--- DATA SHOWN ---
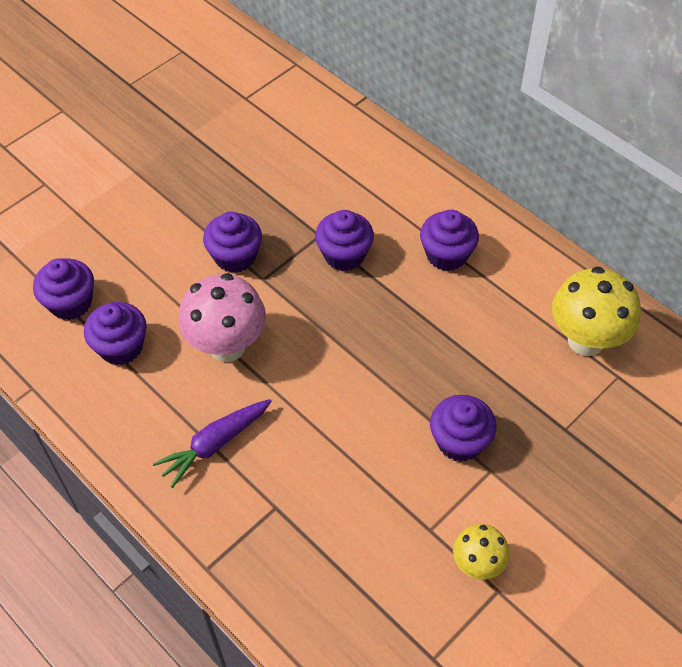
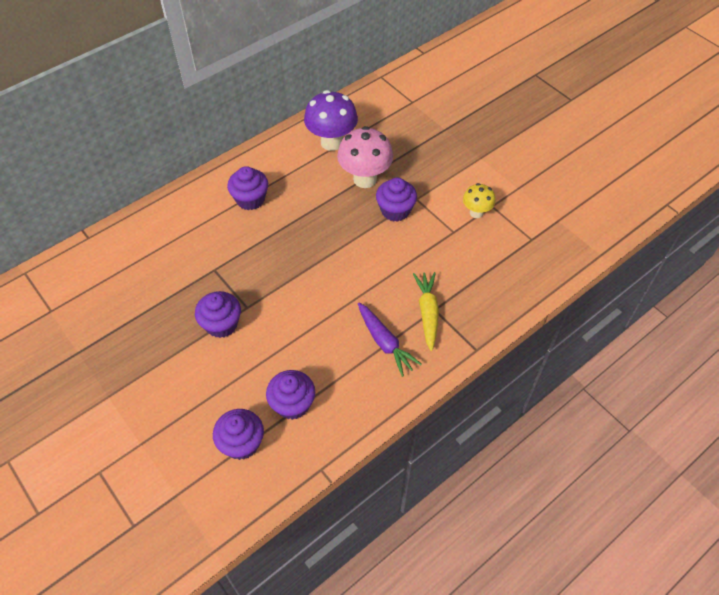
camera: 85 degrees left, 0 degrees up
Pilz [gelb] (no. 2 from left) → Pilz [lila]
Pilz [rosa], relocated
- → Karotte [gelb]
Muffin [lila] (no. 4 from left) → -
---
Could you write the entries out again exactly, without their pictures?

camera: 85 degrees left, 0 degrees up
Pilz [gelb] (no. 2 from left) → Pilz [lila]
Pilz [rosa], relocated
- → Karotte [gelb]
Muffin [lila] (no. 4 from left) → -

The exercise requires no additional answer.